What is needed :: Wherever the line that contains "yellow bell [354,237,415,327]" falls, repeat it and the lines after it exactly until the records end, without any pictures.

Supplied entries ::
===============

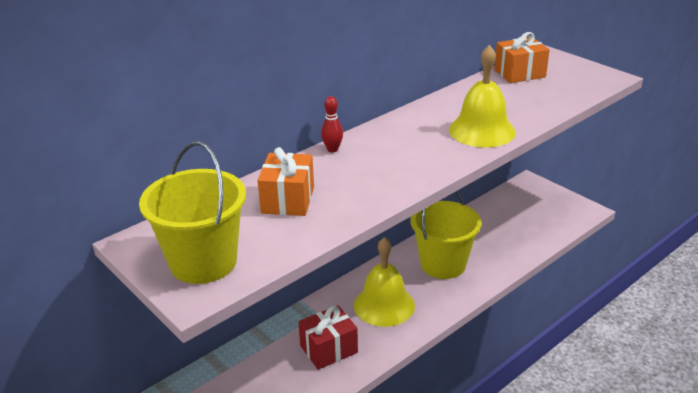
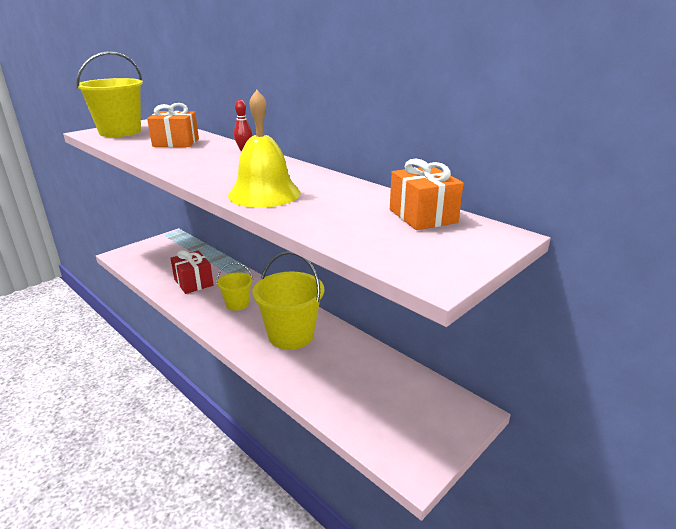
camera: 85 degrees right, 5 degrees down
yellow bell [354,237,415,327] -> yellow bucket [217,263,253,311]

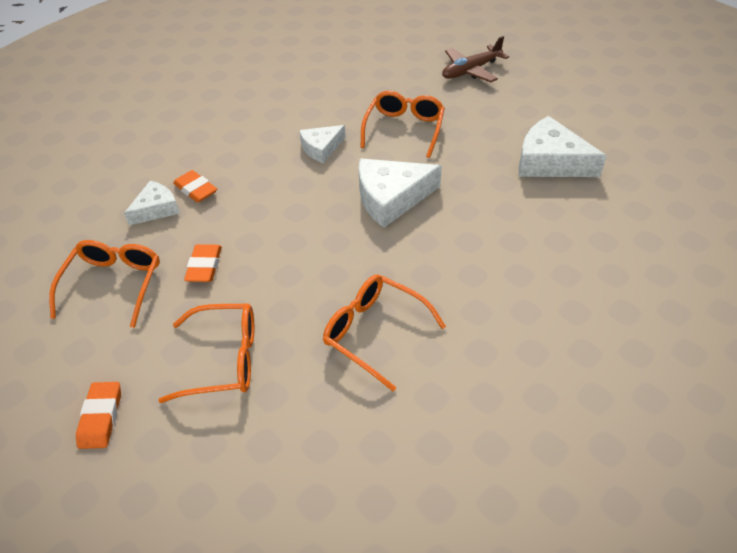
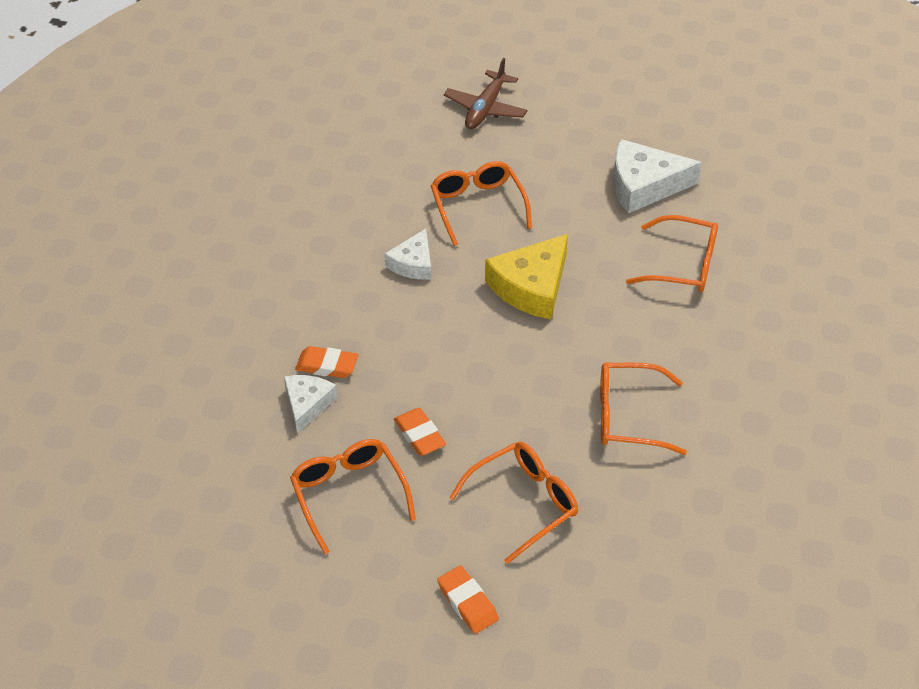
camera: 35 degrees left, 0 degrees up
white cheese [358,159,442,228] -> yellow cheese [485,234,568,320]
none -> orange glasses [626,215,718,292]

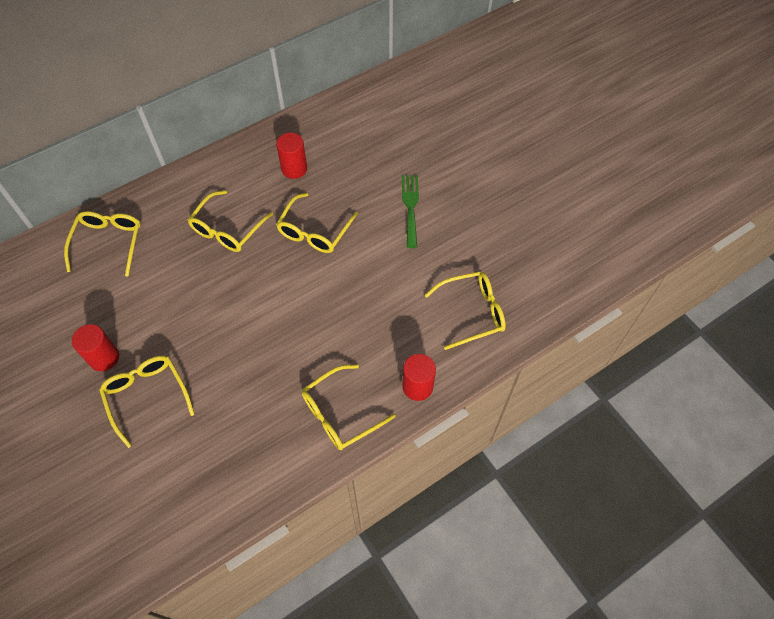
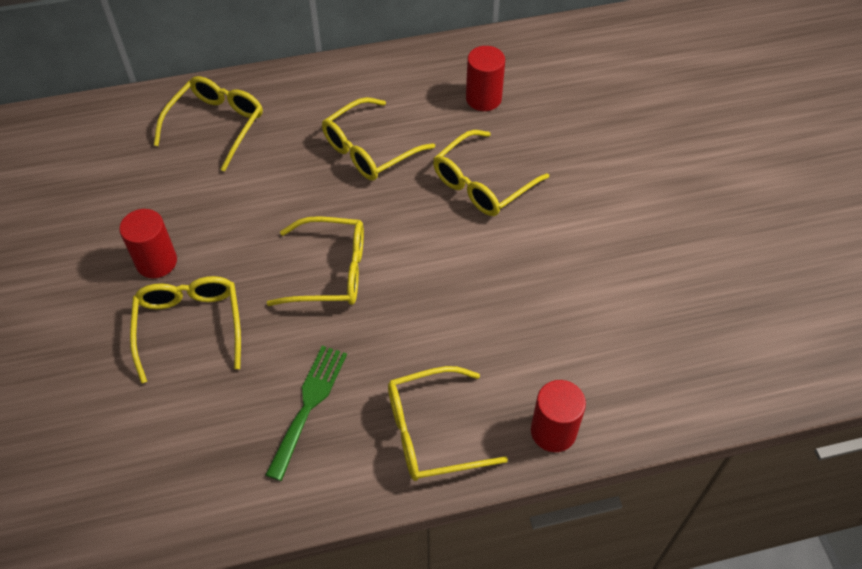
camera: 20 degrees right, 5 degrees down
green fork [402,175,419,248] -> green fork moved to [266,346,347,481]
yellow glasses [425,271,506,350] -> yellow glasses moved to [266,216,364,306]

===============

Completed exercise ::
yellow bell [354,237,415,327] -> yellow bucket [217,263,253,311]

camera: 35 degrees left, 0 degrees up
white cheese [358,159,442,228] -> yellow cheese [485,234,568,320]
none -> orange glasses [626,215,718,292]

camera: 20 degrees right, 5 degrees down
green fork [402,175,419,248] -> green fork moved to [266,346,347,481]
yellow glasses [425,271,506,350] -> yellow glasses moved to [266,216,364,306]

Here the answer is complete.